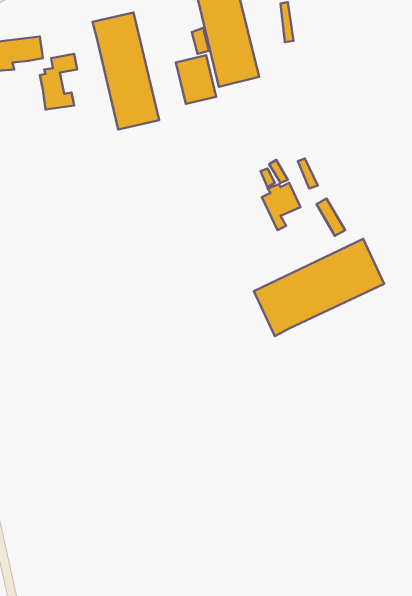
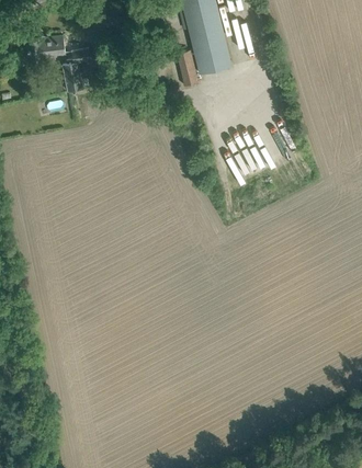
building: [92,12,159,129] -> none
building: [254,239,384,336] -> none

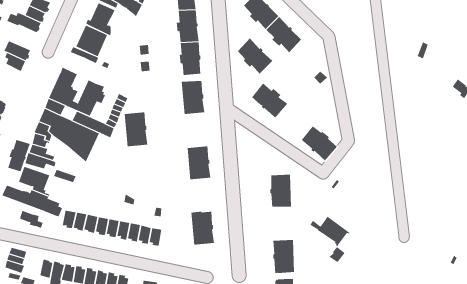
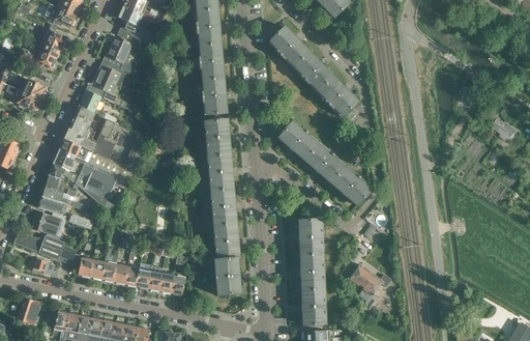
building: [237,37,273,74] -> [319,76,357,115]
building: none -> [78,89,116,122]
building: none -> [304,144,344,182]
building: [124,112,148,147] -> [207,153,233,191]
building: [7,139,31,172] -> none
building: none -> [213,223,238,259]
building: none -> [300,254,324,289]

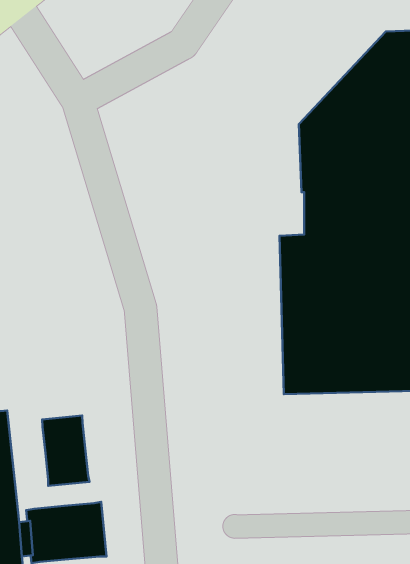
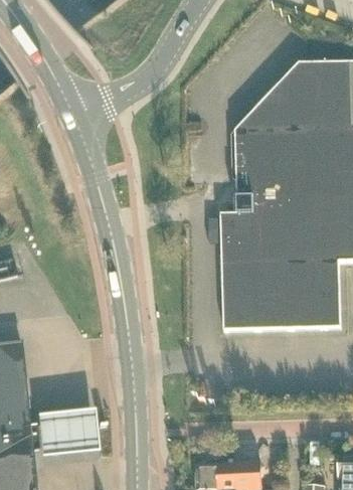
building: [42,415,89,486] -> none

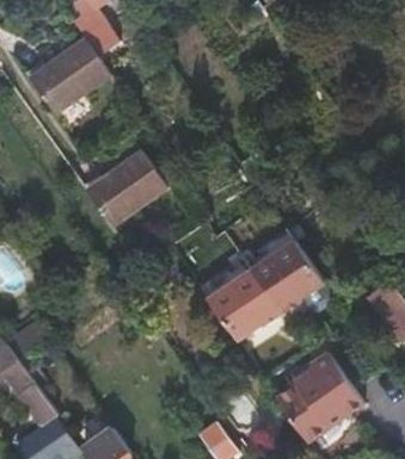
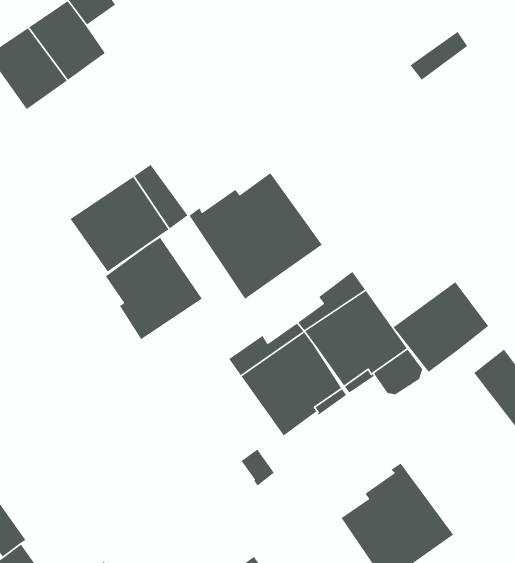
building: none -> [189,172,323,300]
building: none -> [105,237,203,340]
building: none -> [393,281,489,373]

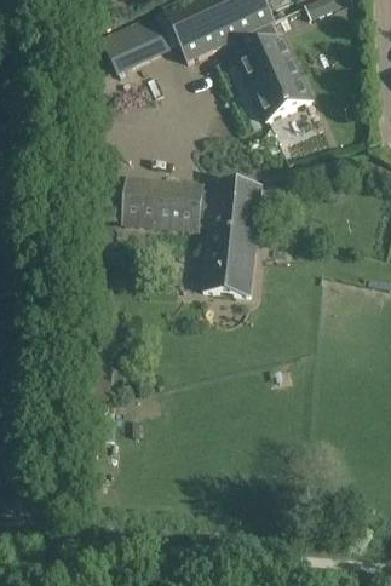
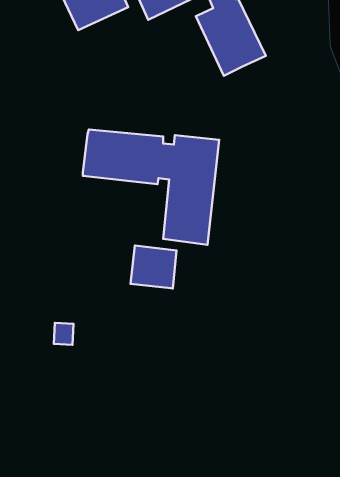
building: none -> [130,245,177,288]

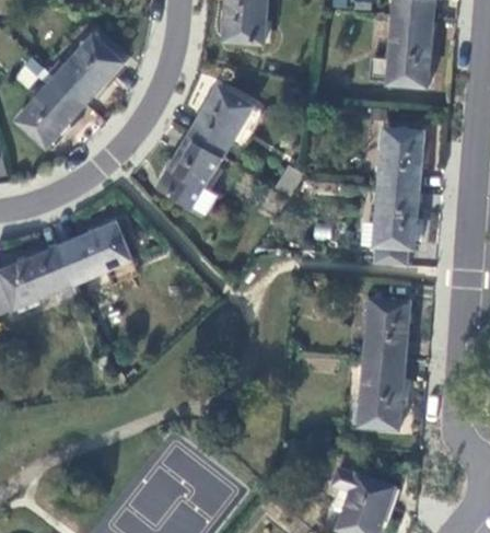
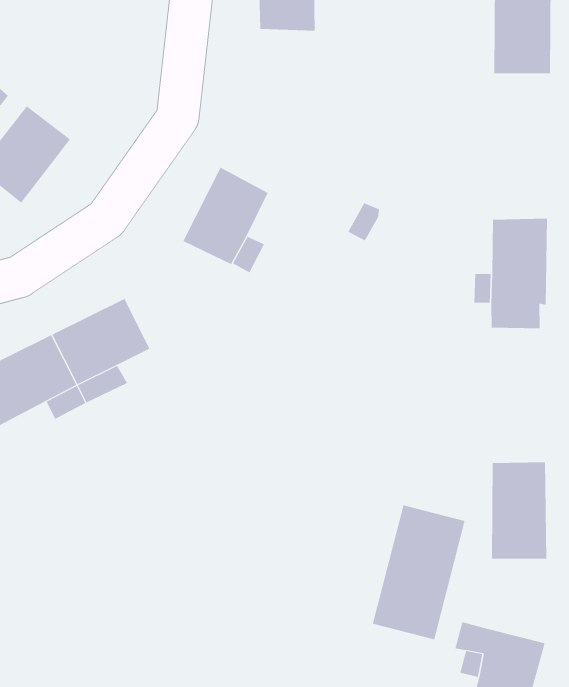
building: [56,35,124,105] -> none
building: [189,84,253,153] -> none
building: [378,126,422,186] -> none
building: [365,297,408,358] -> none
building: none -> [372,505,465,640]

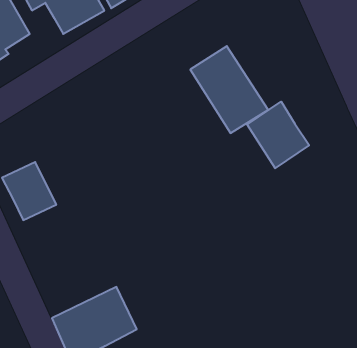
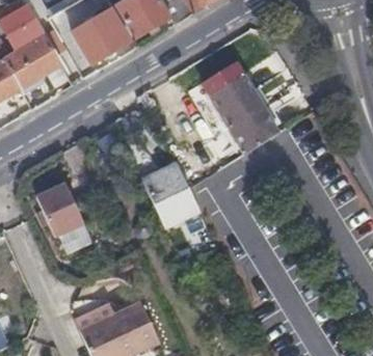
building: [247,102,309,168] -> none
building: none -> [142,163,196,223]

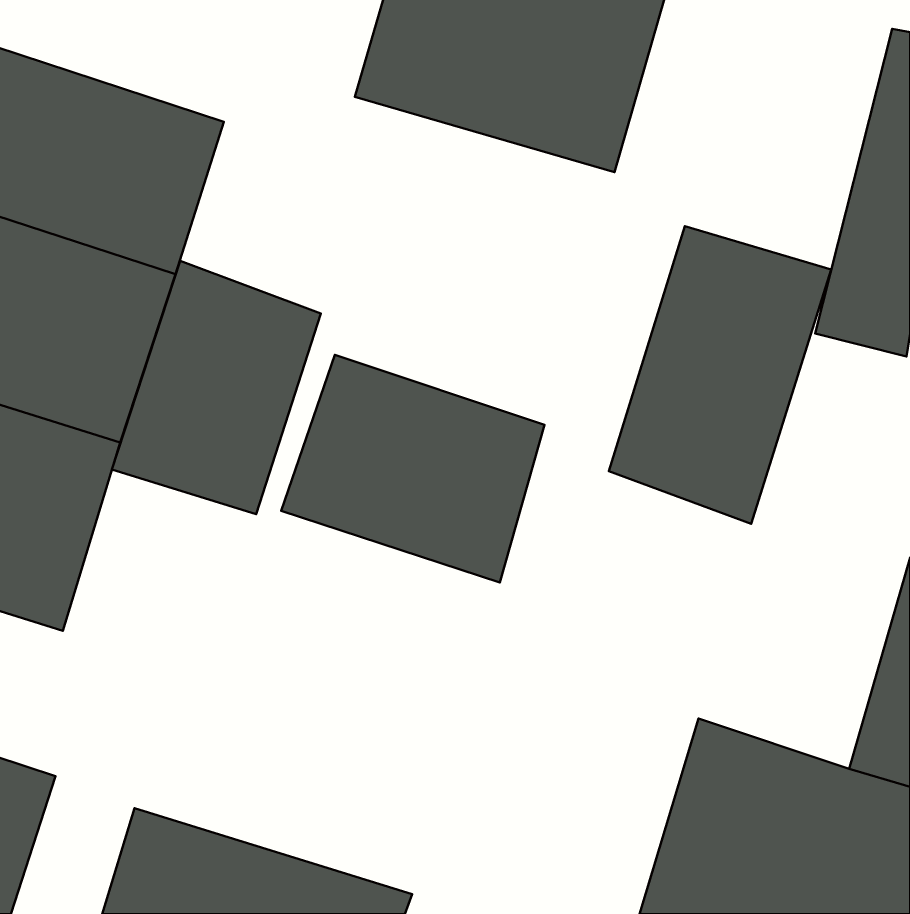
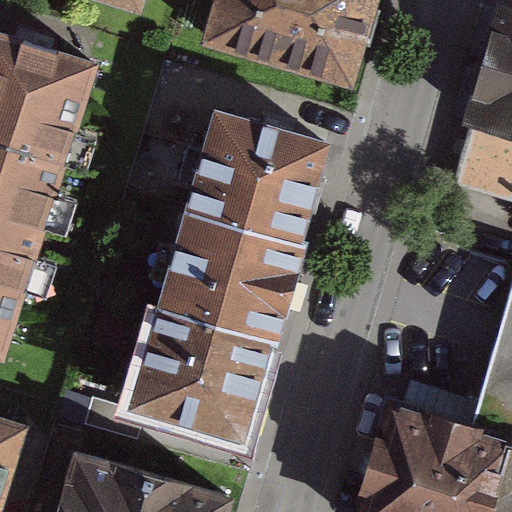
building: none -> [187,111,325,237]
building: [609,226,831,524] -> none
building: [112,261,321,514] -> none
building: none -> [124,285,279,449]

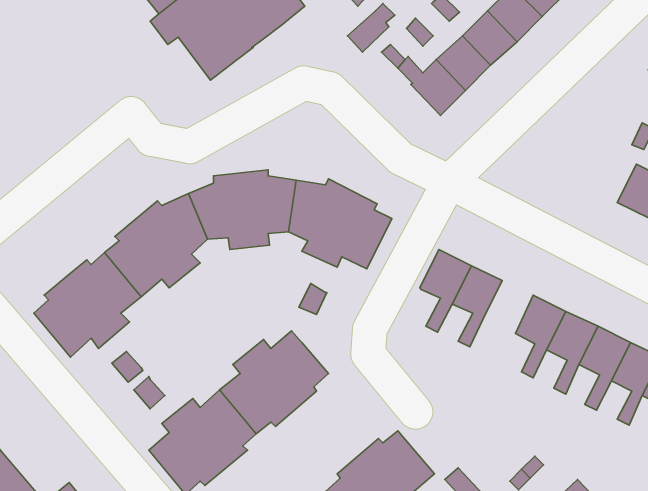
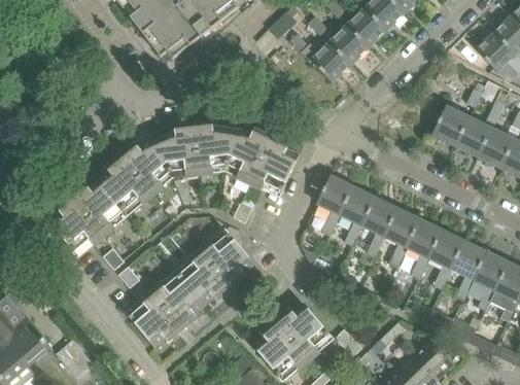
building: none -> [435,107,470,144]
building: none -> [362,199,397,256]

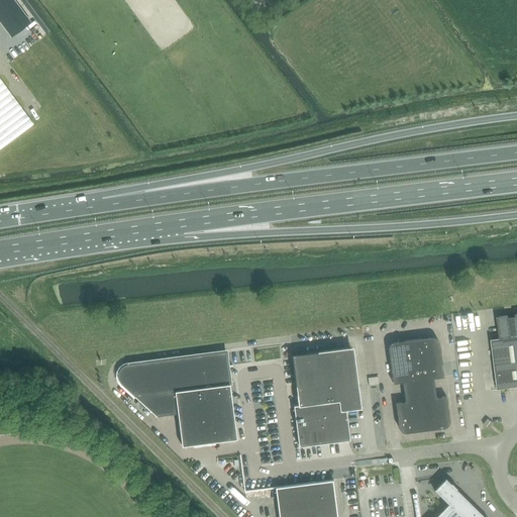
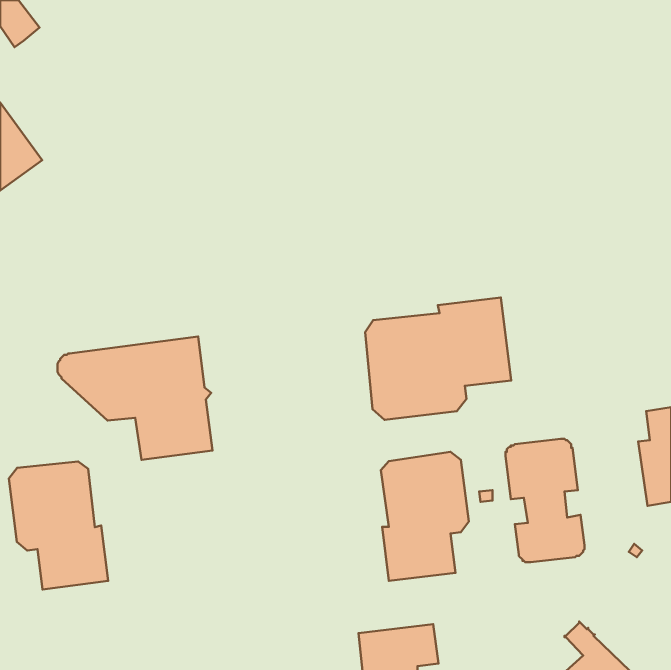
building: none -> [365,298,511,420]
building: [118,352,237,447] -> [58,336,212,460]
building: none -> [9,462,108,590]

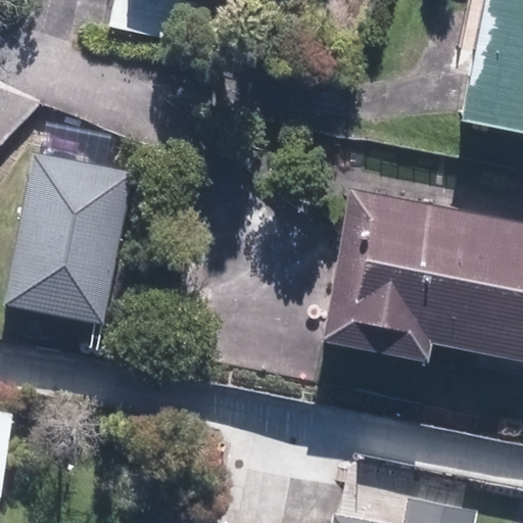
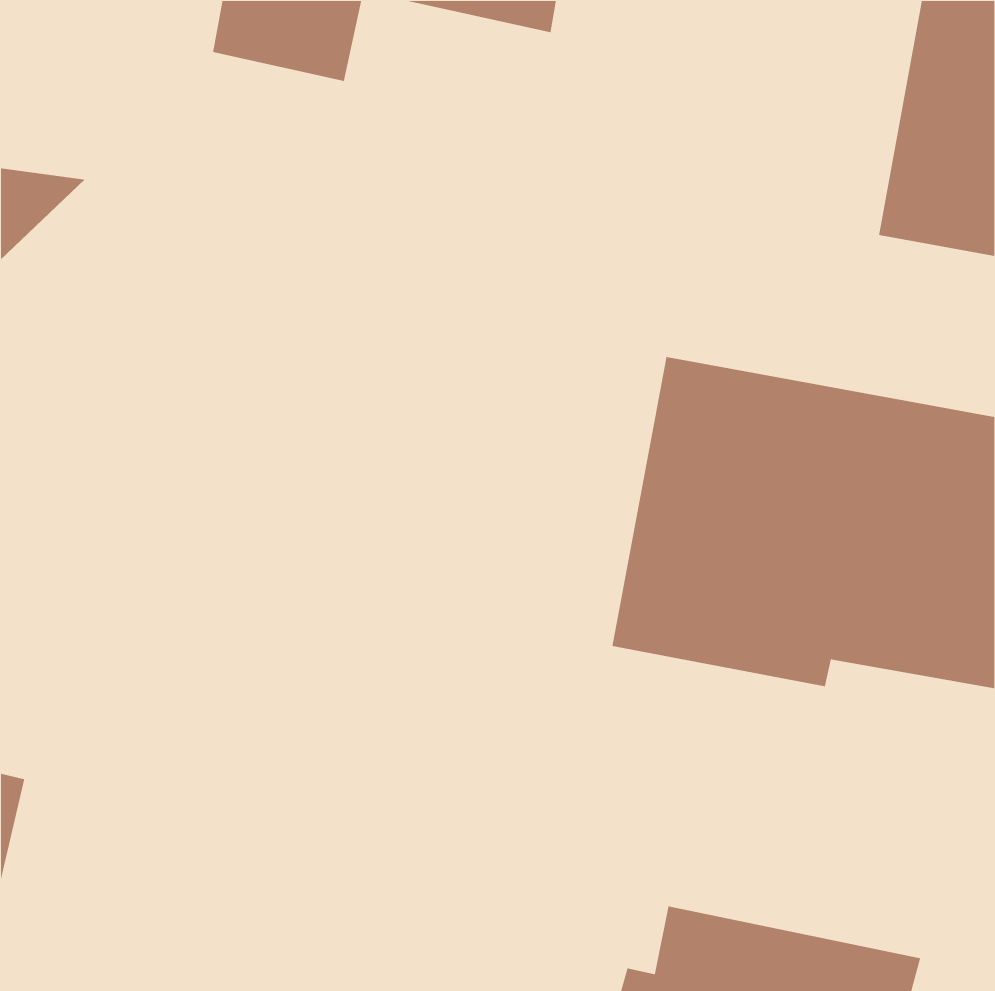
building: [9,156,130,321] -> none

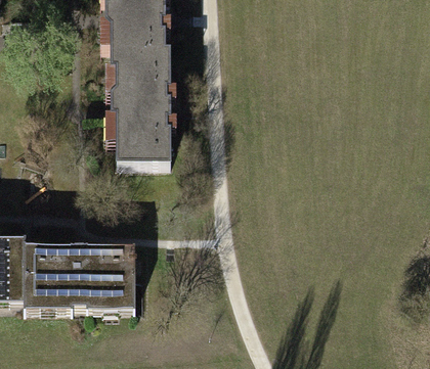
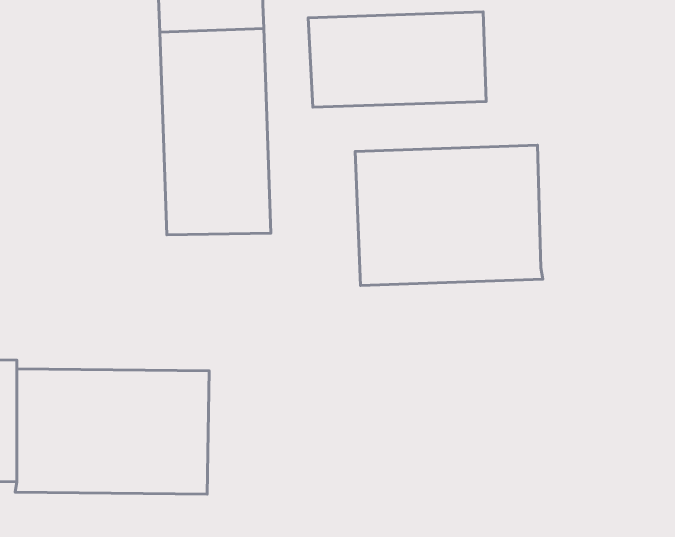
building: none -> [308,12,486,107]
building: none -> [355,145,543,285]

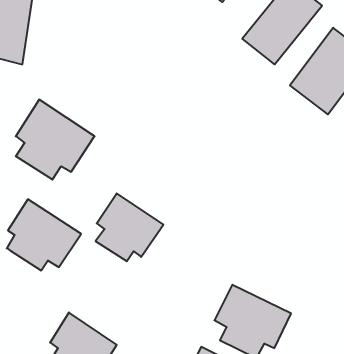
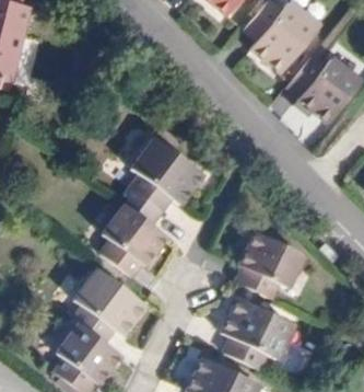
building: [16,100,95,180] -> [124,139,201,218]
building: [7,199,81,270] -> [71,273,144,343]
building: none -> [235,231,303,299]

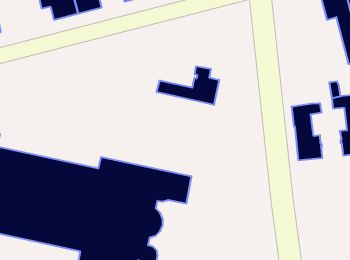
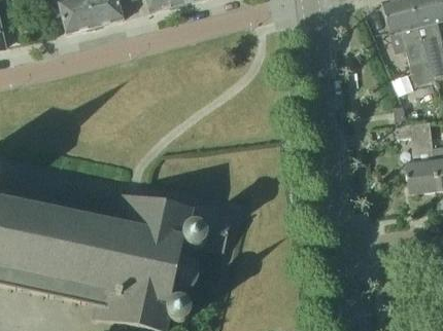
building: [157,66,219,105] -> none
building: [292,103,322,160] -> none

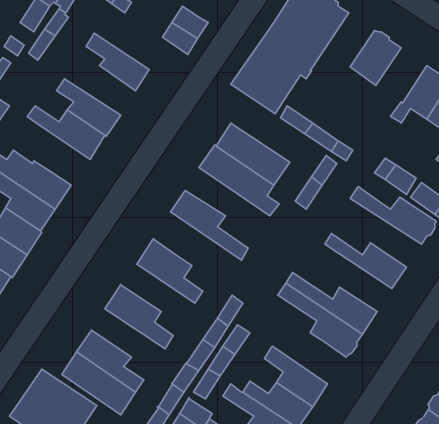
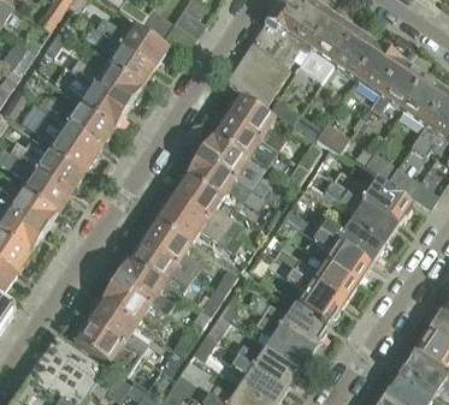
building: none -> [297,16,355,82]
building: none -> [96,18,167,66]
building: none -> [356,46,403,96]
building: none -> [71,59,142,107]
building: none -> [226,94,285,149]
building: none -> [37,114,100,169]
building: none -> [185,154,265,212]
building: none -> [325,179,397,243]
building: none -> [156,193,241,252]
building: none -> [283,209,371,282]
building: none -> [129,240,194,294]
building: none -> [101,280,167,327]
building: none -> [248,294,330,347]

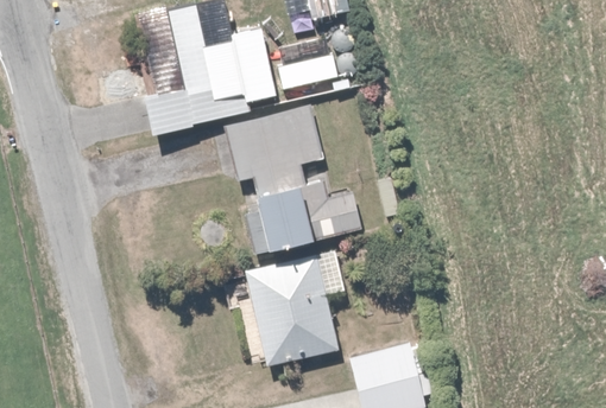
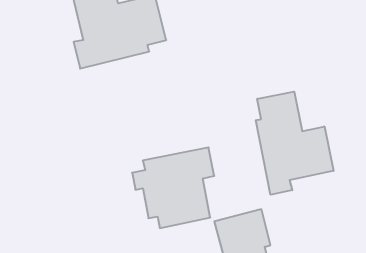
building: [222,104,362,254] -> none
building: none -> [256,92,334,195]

- - - -

Print exactly, and print only, the lines from the line with "building: [9,156,130,321] -> none" through the last line of the entries, both ends included. No pictures belong in the result.

building: [9,156,130,321] -> none

building: none -> [308,12,486,107]
building: none -> [355,145,543,285]

building: [16,100,95,180] -> [124,139,201,218]
building: [7,199,81,270] -> [71,273,144,343]
building: none -> [235,231,303,299]

building: [157,66,219,105] -> none
building: [292,103,322,160] -> none

building: none -> [297,16,355,82]
building: none -> [96,18,167,66]
building: none -> [356,46,403,96]
building: none -> [71,59,142,107]
building: none -> [226,94,285,149]
building: none -> [37,114,100,169]
building: none -> [185,154,265,212]
building: none -> [325,179,397,243]
building: none -> [156,193,241,252]
building: none -> [283,209,371,282]
building: none -> [129,240,194,294]
building: none -> [101,280,167,327]
building: none -> [248,294,330,347]

building: [222,104,362,254] -> none
building: none -> [256,92,334,195]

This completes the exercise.